[Stored records]
───

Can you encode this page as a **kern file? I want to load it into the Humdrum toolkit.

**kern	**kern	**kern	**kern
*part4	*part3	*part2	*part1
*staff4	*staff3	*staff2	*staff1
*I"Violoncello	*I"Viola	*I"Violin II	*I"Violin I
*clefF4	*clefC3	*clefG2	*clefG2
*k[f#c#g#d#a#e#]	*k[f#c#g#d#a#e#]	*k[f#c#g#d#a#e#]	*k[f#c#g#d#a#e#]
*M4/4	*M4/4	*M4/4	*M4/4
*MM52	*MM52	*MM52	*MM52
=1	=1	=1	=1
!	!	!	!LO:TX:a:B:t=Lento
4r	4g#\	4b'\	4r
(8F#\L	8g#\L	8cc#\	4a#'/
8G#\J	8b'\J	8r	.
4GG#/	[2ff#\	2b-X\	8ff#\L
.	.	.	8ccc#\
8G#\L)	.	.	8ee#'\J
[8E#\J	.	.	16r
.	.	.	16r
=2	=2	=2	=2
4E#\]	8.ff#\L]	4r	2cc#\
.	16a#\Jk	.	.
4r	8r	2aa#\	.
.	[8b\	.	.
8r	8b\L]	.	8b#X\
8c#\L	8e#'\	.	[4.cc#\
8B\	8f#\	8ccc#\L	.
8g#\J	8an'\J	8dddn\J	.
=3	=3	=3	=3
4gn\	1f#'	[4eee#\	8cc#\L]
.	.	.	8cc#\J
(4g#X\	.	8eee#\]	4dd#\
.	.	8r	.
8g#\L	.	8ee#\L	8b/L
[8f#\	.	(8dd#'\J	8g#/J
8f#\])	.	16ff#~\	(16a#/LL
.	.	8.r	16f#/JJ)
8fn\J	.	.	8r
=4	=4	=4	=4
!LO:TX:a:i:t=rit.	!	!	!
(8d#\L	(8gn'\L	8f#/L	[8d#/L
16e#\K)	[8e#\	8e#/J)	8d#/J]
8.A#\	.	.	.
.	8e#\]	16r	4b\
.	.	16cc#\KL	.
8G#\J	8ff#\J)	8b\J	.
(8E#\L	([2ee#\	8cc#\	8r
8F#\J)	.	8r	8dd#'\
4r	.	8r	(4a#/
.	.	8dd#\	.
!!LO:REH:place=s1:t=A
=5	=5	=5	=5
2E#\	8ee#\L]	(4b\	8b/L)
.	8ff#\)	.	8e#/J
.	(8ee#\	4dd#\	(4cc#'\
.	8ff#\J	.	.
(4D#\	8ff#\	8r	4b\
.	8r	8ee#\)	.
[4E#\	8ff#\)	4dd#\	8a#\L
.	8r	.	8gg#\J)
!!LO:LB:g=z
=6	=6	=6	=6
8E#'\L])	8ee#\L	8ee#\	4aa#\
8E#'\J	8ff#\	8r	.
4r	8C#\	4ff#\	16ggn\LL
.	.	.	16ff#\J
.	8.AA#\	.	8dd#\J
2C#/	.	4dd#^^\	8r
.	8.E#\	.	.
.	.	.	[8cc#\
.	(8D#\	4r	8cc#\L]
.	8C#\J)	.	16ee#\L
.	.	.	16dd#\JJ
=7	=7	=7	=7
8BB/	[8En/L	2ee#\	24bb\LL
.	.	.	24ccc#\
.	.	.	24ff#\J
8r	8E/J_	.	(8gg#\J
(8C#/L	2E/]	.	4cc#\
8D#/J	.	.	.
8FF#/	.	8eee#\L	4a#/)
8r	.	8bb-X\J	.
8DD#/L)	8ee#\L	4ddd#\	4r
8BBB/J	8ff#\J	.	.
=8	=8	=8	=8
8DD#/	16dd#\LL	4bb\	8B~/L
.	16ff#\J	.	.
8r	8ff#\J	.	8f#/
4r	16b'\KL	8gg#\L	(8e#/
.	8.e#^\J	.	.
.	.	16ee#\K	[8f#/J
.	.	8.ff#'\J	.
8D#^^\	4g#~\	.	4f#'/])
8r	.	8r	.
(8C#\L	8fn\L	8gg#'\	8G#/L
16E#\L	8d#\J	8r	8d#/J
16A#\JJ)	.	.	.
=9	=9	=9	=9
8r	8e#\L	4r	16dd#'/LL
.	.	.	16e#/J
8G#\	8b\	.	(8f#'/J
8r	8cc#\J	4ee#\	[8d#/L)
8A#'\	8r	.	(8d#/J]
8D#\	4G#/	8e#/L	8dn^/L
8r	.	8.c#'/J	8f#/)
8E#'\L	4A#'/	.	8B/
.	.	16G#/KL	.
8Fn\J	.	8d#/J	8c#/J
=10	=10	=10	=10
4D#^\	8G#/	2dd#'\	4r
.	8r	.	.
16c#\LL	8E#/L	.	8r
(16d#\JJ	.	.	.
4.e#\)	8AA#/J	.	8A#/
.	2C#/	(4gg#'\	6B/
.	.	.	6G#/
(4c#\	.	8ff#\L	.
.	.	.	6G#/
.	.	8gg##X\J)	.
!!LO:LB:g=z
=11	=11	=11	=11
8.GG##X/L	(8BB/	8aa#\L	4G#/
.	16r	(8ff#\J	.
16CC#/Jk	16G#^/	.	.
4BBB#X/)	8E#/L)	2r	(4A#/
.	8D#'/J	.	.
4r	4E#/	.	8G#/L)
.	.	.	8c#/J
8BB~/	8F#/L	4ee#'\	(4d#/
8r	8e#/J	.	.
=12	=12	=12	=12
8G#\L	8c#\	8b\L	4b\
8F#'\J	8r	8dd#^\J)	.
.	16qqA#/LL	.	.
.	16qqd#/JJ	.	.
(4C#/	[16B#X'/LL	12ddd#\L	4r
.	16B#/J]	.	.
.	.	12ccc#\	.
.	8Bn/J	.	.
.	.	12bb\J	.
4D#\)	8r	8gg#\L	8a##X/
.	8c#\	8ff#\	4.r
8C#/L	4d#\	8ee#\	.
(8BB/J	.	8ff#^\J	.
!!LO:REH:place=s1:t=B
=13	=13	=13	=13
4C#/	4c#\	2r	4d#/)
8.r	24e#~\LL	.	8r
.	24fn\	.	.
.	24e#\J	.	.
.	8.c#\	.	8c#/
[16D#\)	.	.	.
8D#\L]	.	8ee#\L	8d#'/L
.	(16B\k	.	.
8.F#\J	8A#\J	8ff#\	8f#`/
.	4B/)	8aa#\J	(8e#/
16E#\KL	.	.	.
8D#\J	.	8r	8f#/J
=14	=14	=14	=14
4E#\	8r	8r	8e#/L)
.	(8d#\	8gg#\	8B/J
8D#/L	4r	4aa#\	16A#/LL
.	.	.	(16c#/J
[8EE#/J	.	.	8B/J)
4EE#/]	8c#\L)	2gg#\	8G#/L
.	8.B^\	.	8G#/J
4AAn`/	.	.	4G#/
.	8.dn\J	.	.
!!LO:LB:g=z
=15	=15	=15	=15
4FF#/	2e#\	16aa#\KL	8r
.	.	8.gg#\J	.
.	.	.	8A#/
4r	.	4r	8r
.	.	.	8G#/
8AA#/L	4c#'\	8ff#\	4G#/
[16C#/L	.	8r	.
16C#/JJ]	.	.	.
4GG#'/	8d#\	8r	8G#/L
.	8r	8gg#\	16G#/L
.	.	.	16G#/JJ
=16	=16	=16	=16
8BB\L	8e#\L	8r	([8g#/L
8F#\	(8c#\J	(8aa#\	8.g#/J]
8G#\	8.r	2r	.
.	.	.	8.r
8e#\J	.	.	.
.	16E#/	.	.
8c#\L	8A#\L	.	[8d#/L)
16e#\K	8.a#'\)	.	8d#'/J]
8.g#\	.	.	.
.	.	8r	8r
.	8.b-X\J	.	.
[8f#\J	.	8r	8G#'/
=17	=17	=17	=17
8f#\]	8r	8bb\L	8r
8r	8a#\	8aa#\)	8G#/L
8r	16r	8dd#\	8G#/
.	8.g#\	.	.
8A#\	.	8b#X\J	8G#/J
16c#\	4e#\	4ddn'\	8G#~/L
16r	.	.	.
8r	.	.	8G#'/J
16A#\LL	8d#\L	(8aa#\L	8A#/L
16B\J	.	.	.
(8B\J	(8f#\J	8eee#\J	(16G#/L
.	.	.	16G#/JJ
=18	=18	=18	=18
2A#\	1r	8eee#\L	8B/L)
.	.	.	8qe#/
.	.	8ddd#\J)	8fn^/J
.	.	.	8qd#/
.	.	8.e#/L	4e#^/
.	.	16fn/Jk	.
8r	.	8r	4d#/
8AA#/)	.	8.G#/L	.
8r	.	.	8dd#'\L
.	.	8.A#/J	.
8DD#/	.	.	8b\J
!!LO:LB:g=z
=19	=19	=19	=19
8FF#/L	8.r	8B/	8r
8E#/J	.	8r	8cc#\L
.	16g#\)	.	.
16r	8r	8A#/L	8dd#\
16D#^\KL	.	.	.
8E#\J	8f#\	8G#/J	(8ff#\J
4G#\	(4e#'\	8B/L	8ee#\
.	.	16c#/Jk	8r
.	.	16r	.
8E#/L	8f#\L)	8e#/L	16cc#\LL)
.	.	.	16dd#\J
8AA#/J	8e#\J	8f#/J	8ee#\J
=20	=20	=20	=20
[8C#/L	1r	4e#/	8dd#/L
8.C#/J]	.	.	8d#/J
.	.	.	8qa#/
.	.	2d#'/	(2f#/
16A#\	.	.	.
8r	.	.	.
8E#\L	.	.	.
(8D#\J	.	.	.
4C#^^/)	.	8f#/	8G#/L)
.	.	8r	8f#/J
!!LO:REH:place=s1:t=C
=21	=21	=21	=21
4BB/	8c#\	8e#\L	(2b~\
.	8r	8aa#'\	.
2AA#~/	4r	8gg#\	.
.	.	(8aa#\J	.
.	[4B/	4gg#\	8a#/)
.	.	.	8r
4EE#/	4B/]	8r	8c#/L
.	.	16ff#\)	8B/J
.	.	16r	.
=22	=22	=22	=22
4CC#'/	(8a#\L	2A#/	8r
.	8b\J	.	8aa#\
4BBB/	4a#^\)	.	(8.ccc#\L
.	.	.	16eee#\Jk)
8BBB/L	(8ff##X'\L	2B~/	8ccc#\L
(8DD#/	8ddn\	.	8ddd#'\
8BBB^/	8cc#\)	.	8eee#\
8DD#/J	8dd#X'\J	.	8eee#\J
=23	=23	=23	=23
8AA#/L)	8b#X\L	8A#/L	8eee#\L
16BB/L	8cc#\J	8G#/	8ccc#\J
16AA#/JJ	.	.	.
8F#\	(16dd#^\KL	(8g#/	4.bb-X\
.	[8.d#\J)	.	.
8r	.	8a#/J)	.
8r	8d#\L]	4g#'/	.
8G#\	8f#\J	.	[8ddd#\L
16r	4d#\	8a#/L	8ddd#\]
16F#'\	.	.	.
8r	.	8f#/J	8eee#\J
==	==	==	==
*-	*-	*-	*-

───

**EXERCISE DETAILS**
Please collect every line of the entries above that contains the string "kern". Uppercase and lowercase count as different.

**THE ANSWER**
Can you encode this page as a **kern file? I want to load it into the Humdrum toolkit.
**kern	**kern	**kern	**kern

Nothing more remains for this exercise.